■ Task prompt ■
Everything in the listing should be transcribed exactly, apart from the pictures.
^^^^^^^^^^^^^^^^
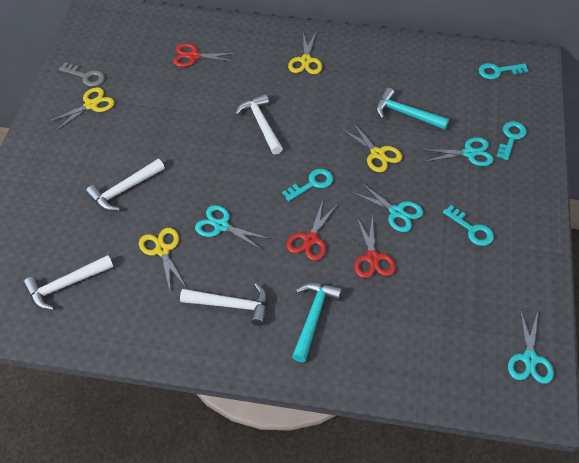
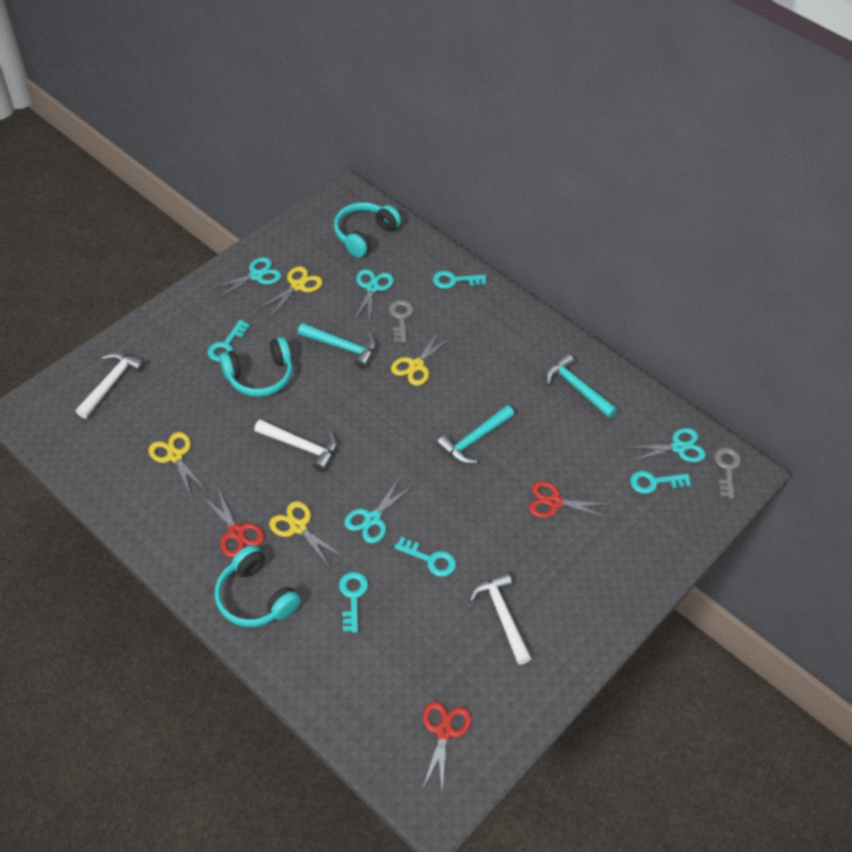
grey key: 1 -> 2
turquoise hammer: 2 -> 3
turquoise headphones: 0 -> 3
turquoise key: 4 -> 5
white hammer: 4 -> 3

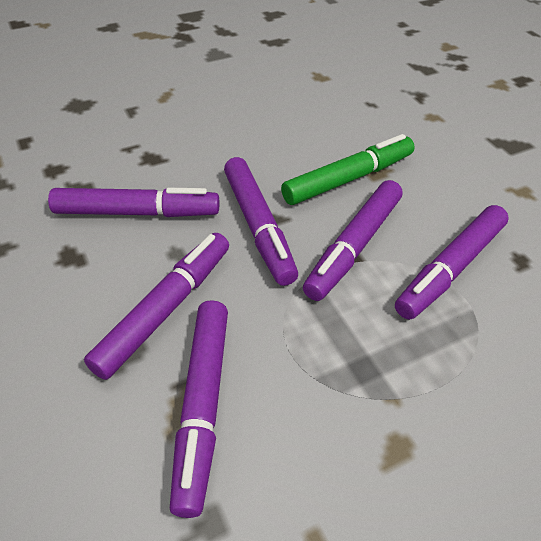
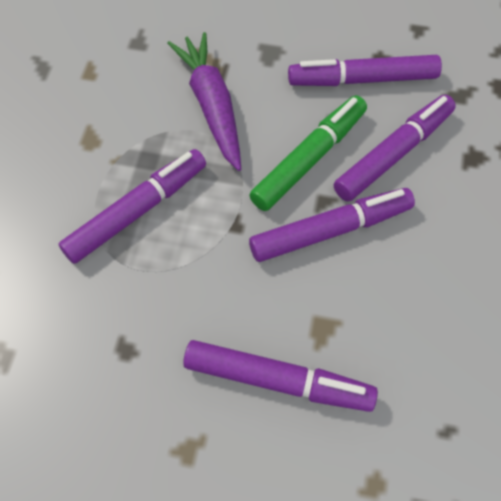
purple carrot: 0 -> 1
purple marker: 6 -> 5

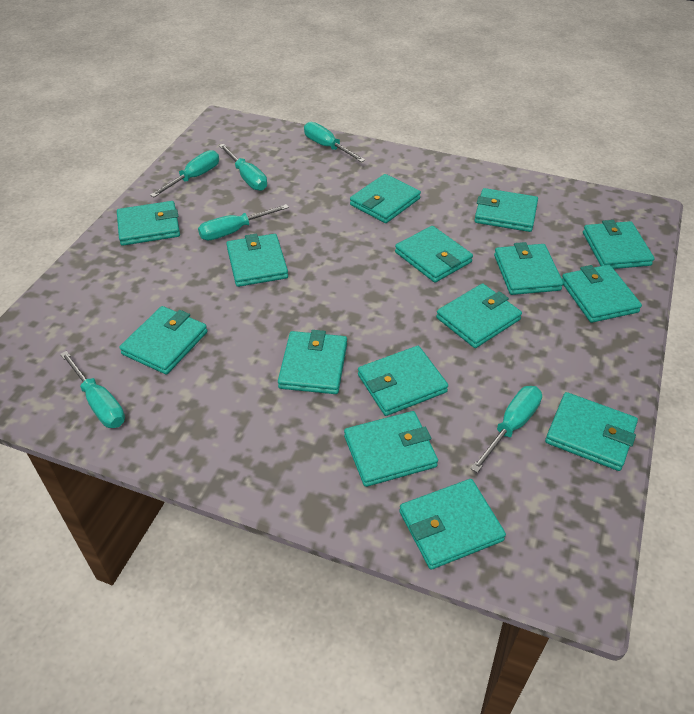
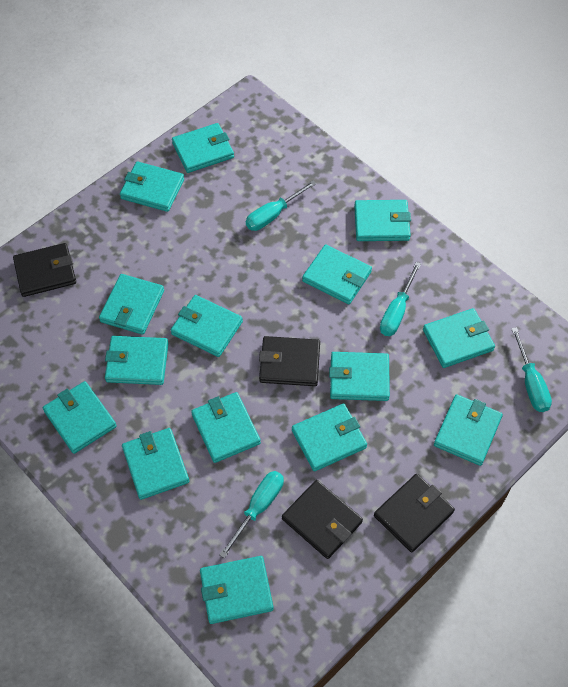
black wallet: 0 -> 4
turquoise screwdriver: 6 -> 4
^^^^^^^^^^^^^^^^
■ Your response ■
grey key: 1 -> 2
turquoise hammer: 2 -> 3
turquoise headphones: 0 -> 3
turquoise key: 4 -> 5
white hammer: 4 -> 3

purple carrot: 0 -> 1
purple marker: 6 -> 5

black wallet: 0 -> 4
turquoise screwdriver: 6 -> 4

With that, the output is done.